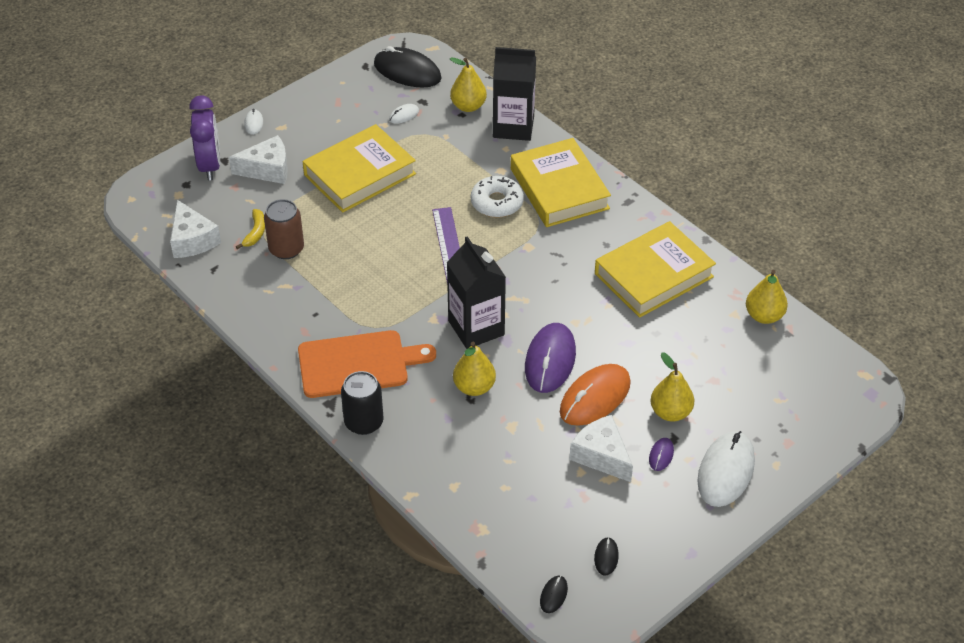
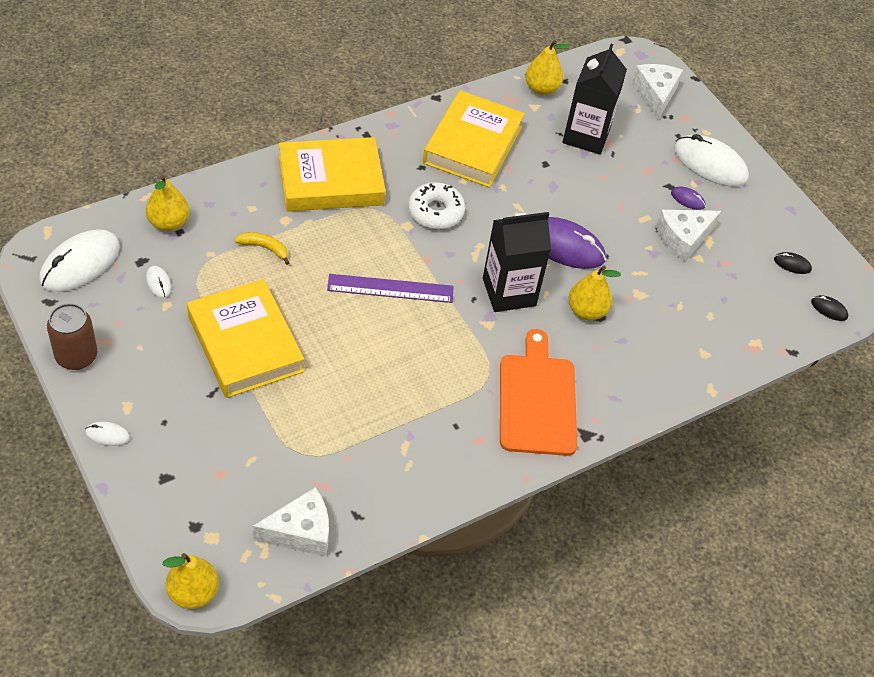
camera: 85 degrees left, 5 degrees up
(210, 165) = (169, 494): purple clock -> none
(255, 232) = (309, 463): yellow banana -> yellow banana (264, 248)
(267, 169) = (201, 434): white cheese -> white cheese (655, 95)
(286, 249) = (346, 436): brown can -> brown can (76, 356)
(364, 422) = (616, 410): black can -> none
(407, 71) = (80, 264): black mouse -> white mouse
(497, 203) = (334, 235): white donut -> white donut (435, 212)
(513, 127) = (220, 193): black carton -> black carton (586, 136)
(595, 397) = (615, 226): orange mouse -> none
(653, 275) = (472, 145): yellow book -> yellow book turned 45 degrees clockwise
(670, 412) = (641, 180): yellow pear -> yellow pear (193, 593)

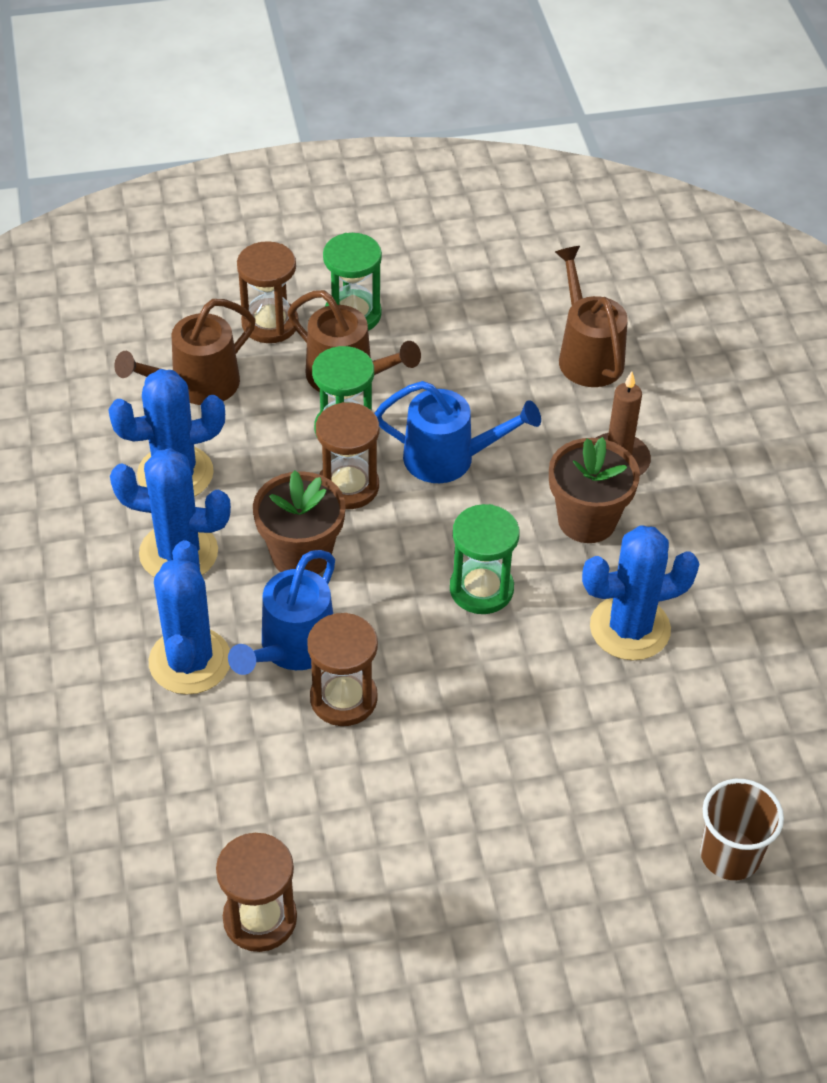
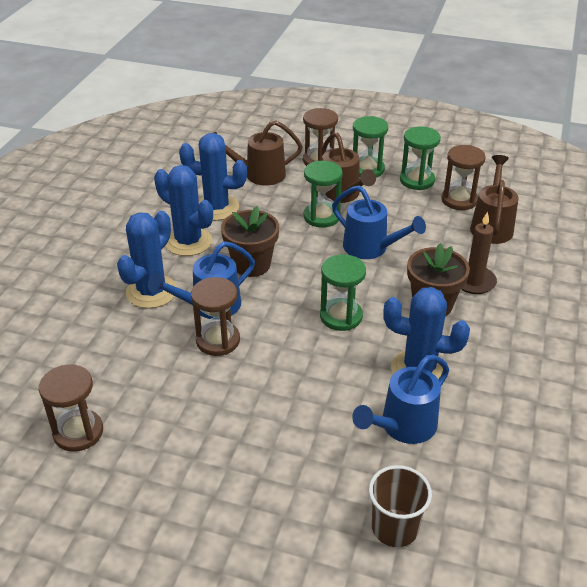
camera: 30 degrees right, 10 degrees down
(348, 486) = (303, 242): brown hourglass -> brown hourglass (459, 200)
(437, 309) = (417, 180): none -> green hourglass
(659, 719) = (402, 427): none -> blue watering can

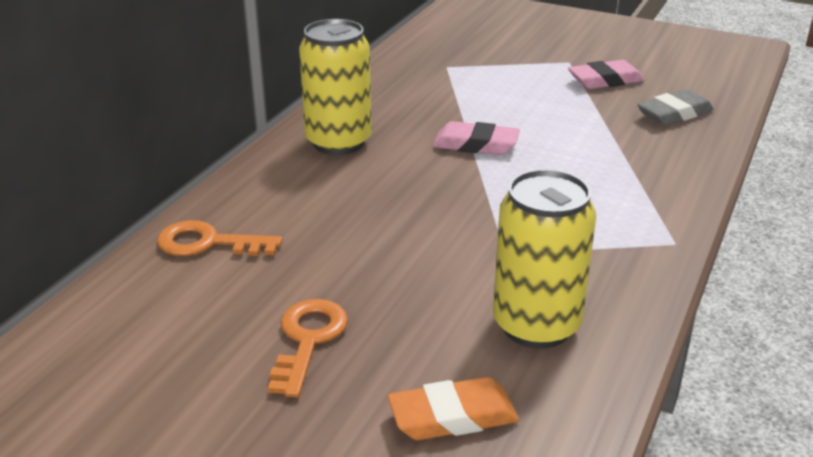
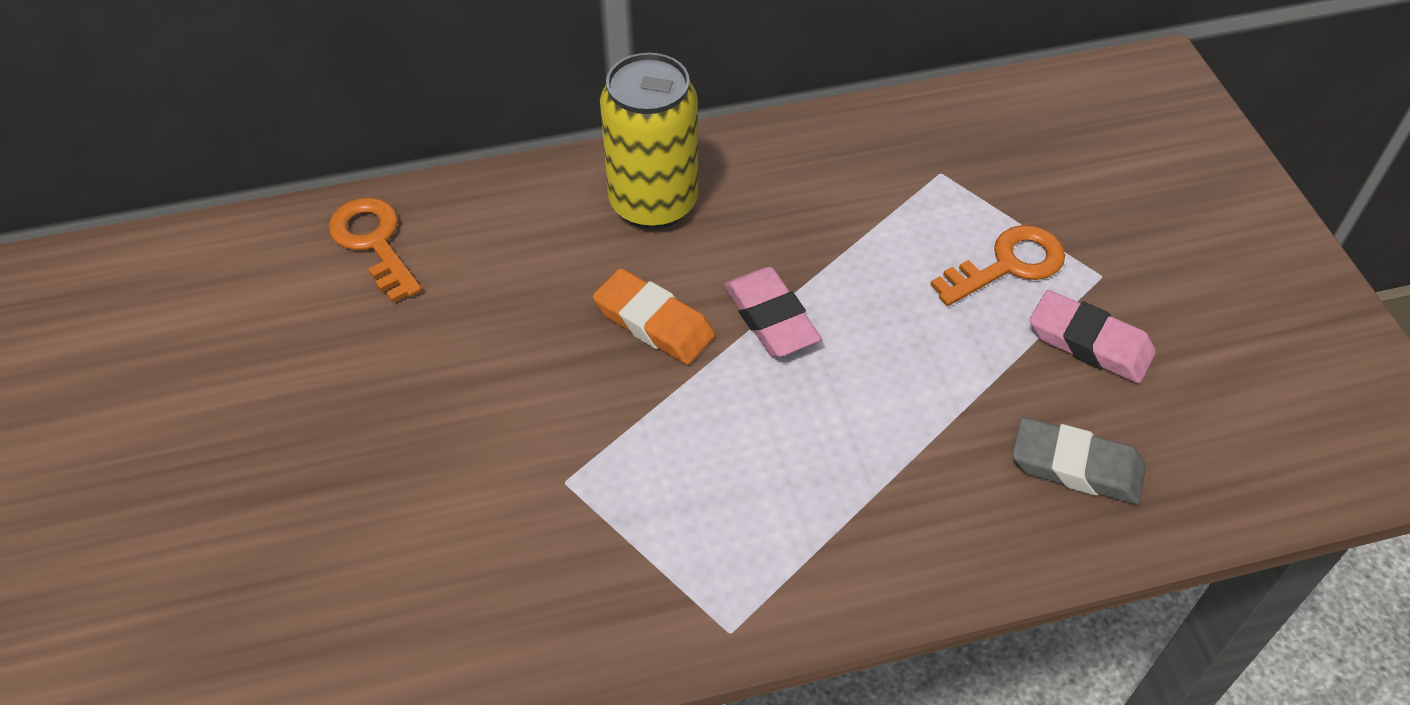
camera: 50 degrees right, 20 degrees up
(308, 340) = (283, 420): orange key -> orange key (1008, 265)
(453, 416) = (250, 603): orange eraser -> orange eraser (654, 322)
(536, 325) = (448, 587): yellow can -> none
=-=-=-=-=
### Work task
Pictures included in the data should be dropped; everything else must be repeated exactly.

### Result of the exercise
camera: 85 degrees left, 5 degrees up
(210, 165) = (169, 494): purple clock -> none
(255, 232) = (309, 463): yellow banana -> yellow banana (264, 248)
(267, 169) = (201, 434): white cheese -> white cheese (655, 95)
(286, 249) = (346, 436): brown can -> brown can (76, 356)
(364, 422) = (616, 410): black can -> none
(407, 71) = (80, 264): black mouse -> white mouse
(497, 203) = (334, 235): white donut -> white donut (435, 212)
(513, 127) = (220, 193): black carton -> black carton (586, 136)
(595, 397) = (615, 226): orange mouse -> none
(653, 275) = (472, 145): yellow book -> yellow book turned 45 degrees clockwise
(670, 412) = (641, 180): yellow pear -> yellow pear (193, 593)

camera: 30 degrees right, 10 degrees down
(348, 486) = (303, 242): brown hourglass -> brown hourglass (459, 200)
(437, 309) = (417, 180): none -> green hourglass
(659, 719) = (402, 427): none -> blue watering can

camera: 50 degrees right, 20 degrees up
(308, 340) = (283, 420): orange key -> orange key (1008, 265)
(453, 416) = (250, 603): orange eraser -> orange eraser (654, 322)
(536, 325) = (448, 587): yellow can -> none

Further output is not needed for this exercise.